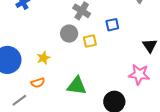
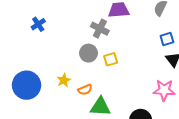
blue square: (112, 25) -> (167, 39), moved
orange semicircle: (38, 83) -> (85, 90), moved

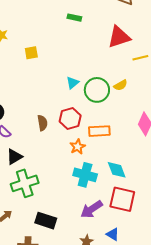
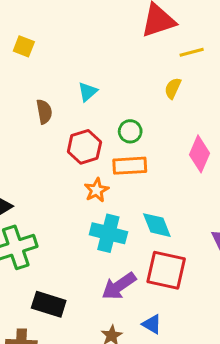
yellow square: (31, 53) -> (24, 46), turned 32
yellow semicircle: (120, 85) -> (173, 88), moved, turned 144
green circle: (97, 90) -> (130, 131), moved, size x0.6
brown semicircle: (42, 123) -> (44, 112), moved

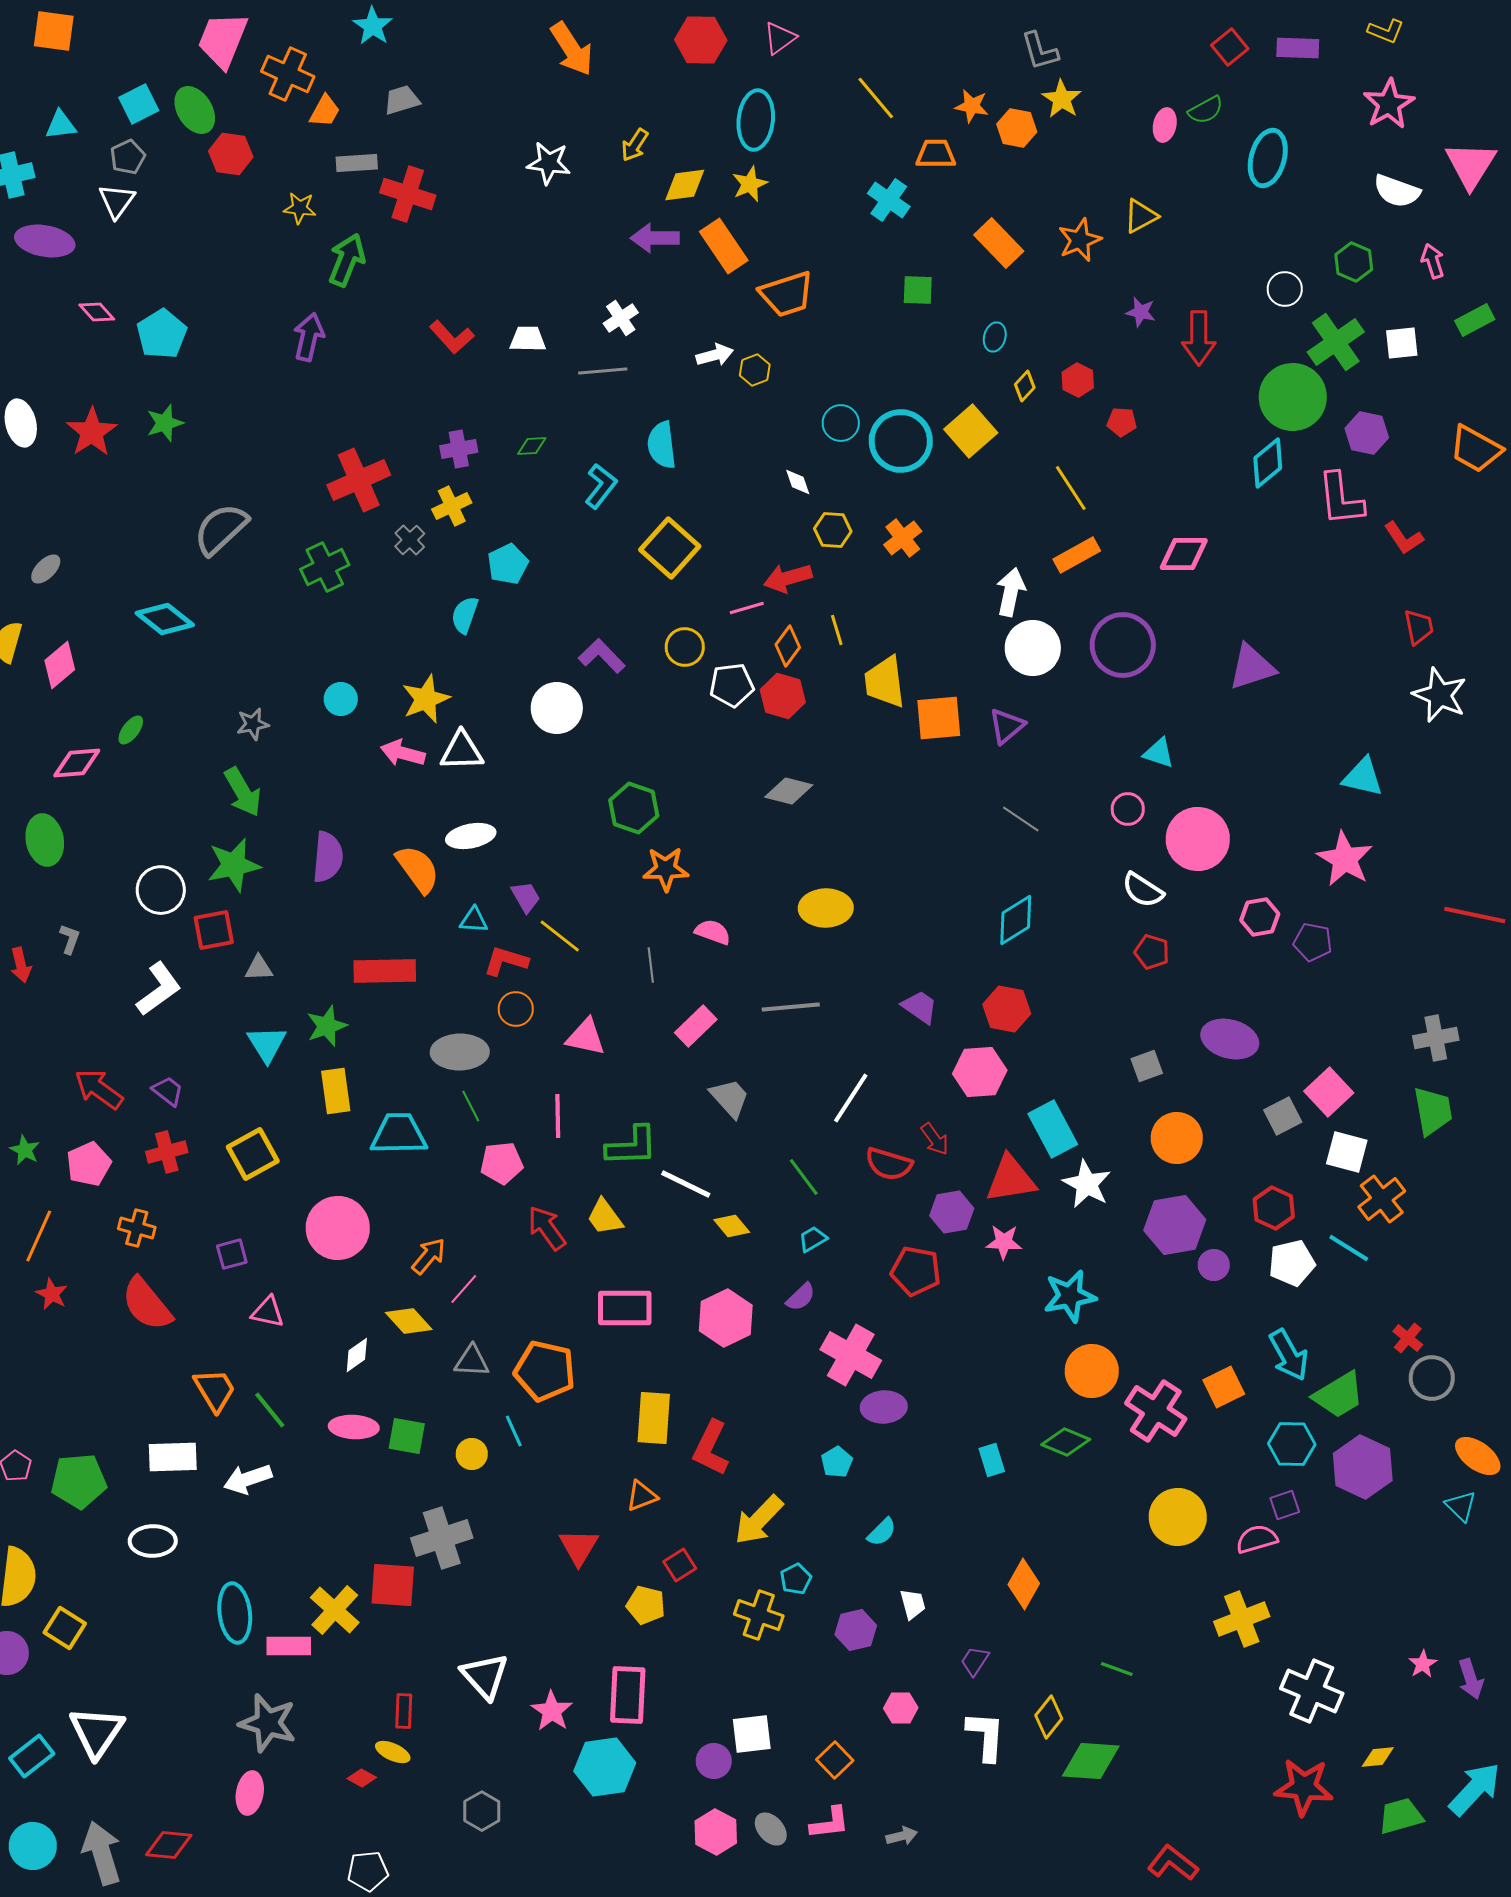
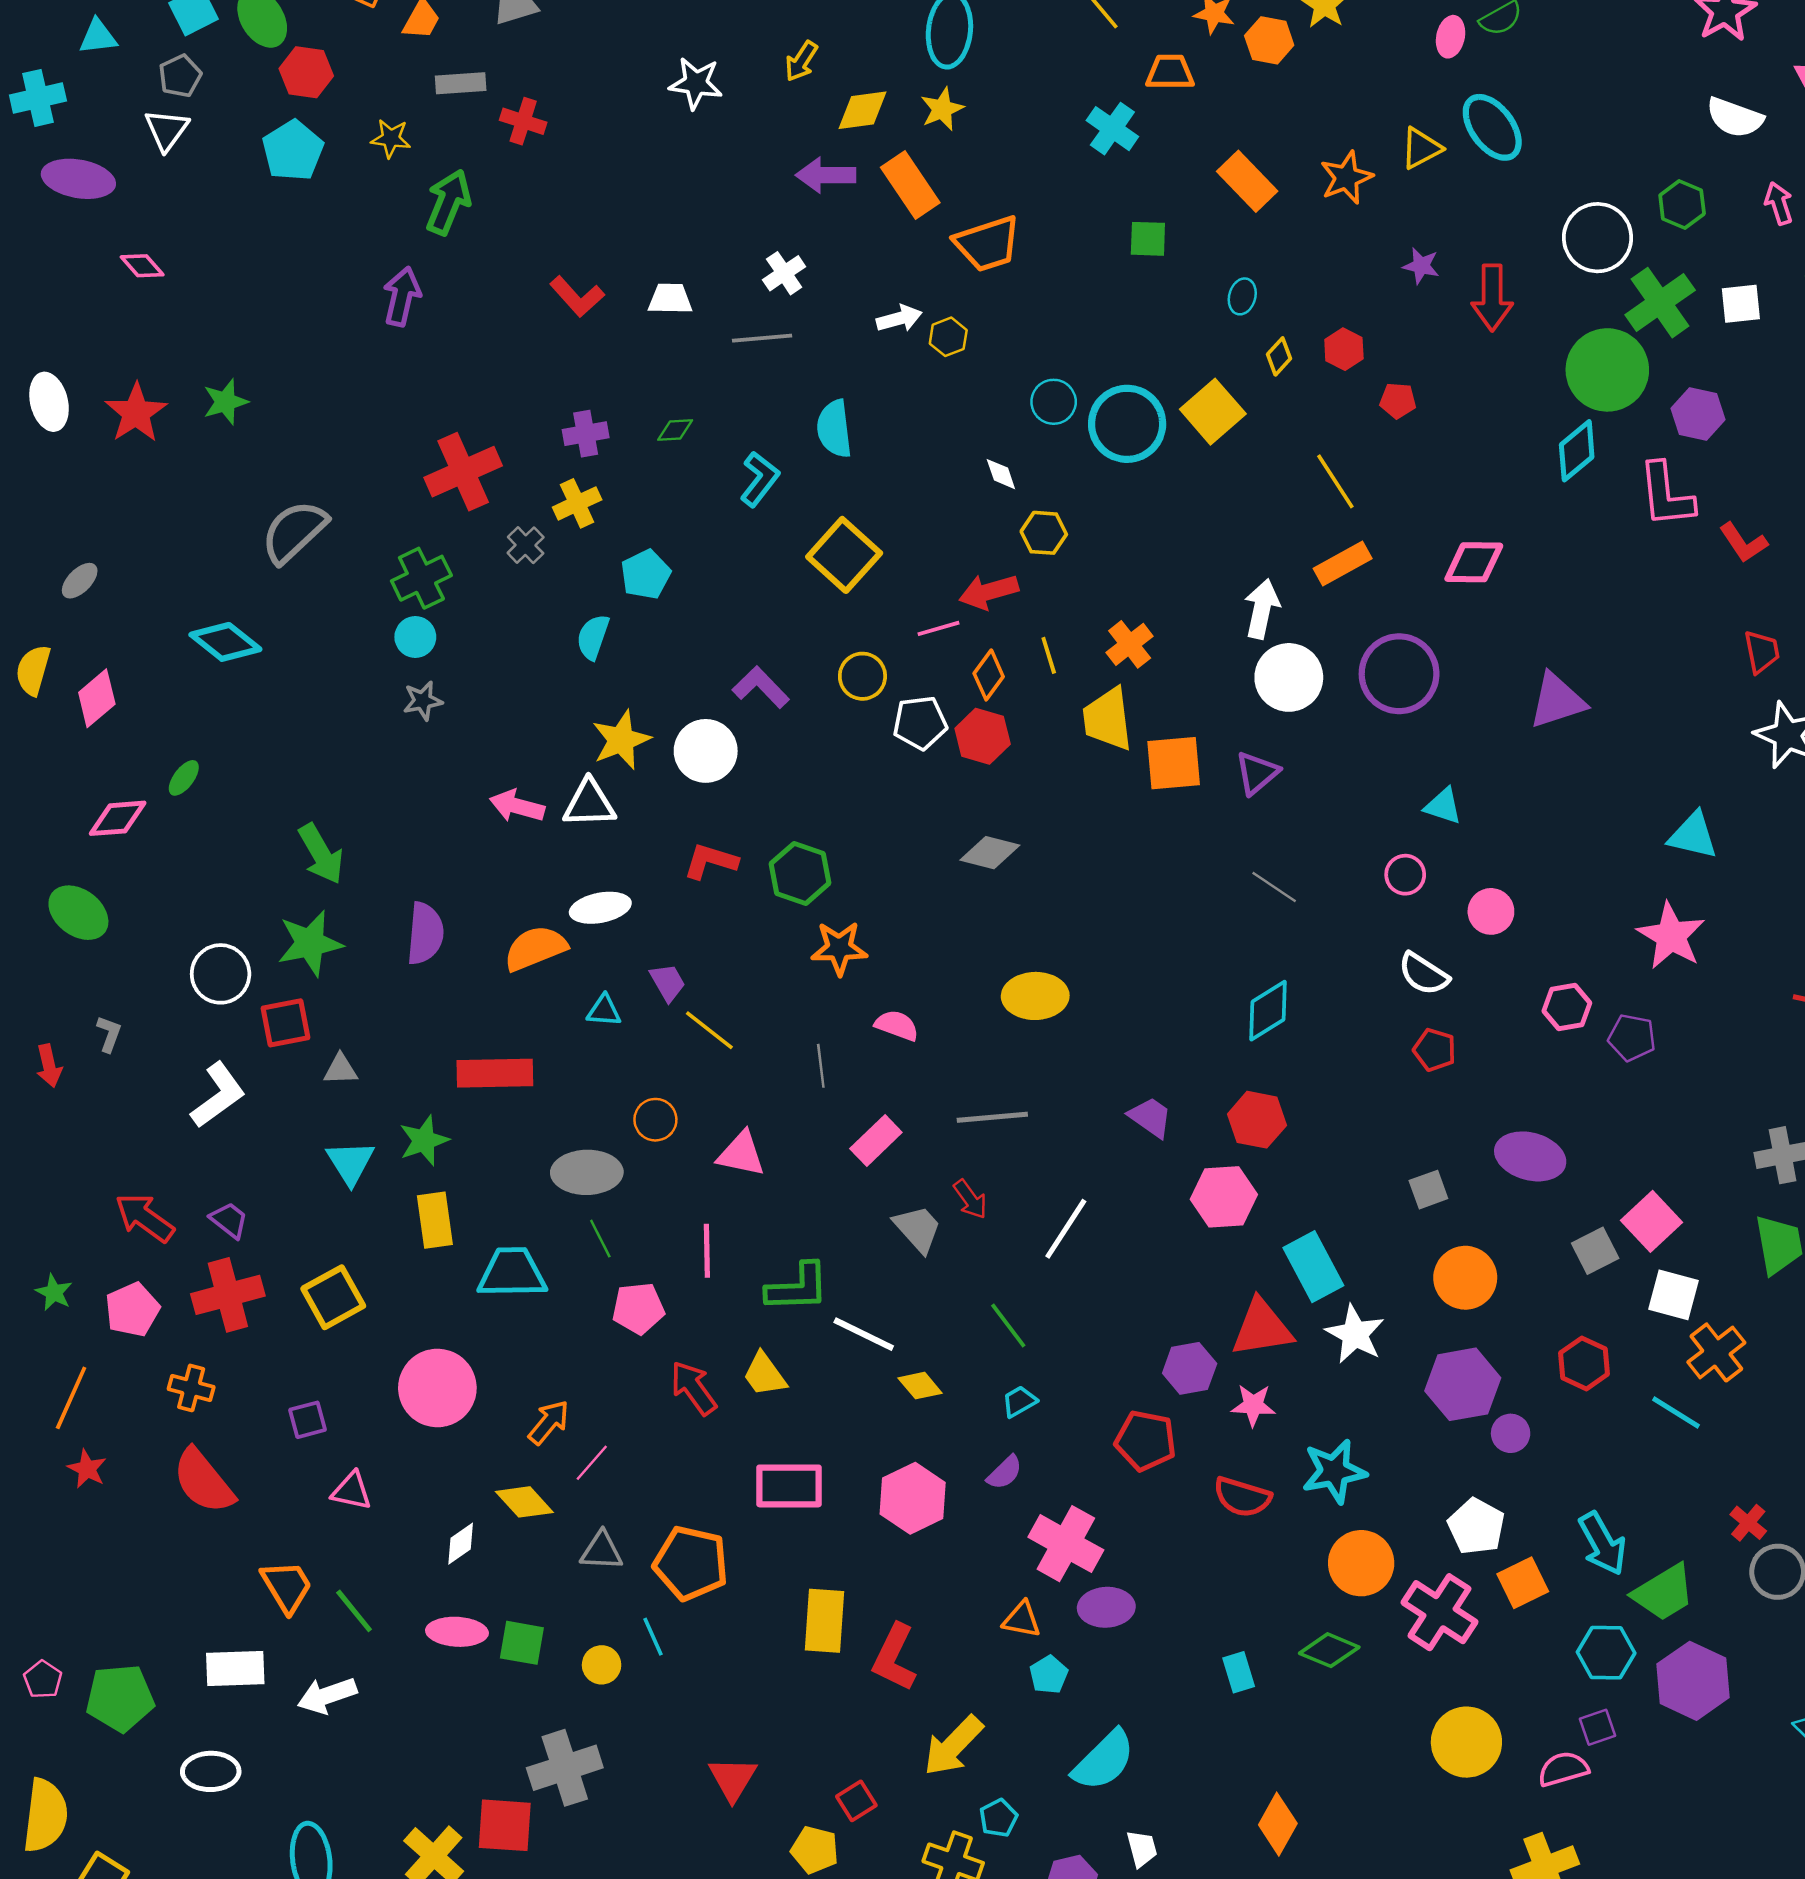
cyan ellipse: (1268, 158) -> (1492, 127), moved, turned -52
red cross: (408, 194) -> (523, 121), size x0.7
white circle: (1285, 289) -> (1598, 238), size x1.6
cyan pentagon: (162, 334) -> (293, 151), moved
orange cross: (903, 538) -> (1130, 644), moved
cyan circle: (341, 699) -> (415, 637), moved
yellow star: (426, 699) -> (621, 740), moved
gray star: (253, 724) -> (423, 701), moved
pink circle: (1198, 839) -> (1491, 911), size x0.6
green ellipse: (45, 840) -> (78, 913), turned -42
orange semicircle: (418, 869) -> (535, 948), turned -76
red L-shape: (506, 961) -> (711, 861), moved
red arrow: (935, 1139) -> (970, 1199), moved
red cross: (167, 1152) -> (228, 1295), size x1.4
red semicircle: (889, 1164) -> (1242, 1497), moved
white pentagon: (1292, 1263) -> (1476, 1526), moved, turned -30
orange triangle: (642, 1496) -> (1022, 1620), moved, turned 32
cyan semicircle: (882, 1532) -> (1104, 1760), size x1.8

■ **HOW TO COMPLETE THIS TASK**: When a line in the material above holds the word "ellipse", copy that line.

■ **ANSWER TO THIS PROBLEM**:
cyan ellipse: (1268, 158) -> (1492, 127), moved, turned -52
green ellipse: (45, 840) -> (78, 913), turned -42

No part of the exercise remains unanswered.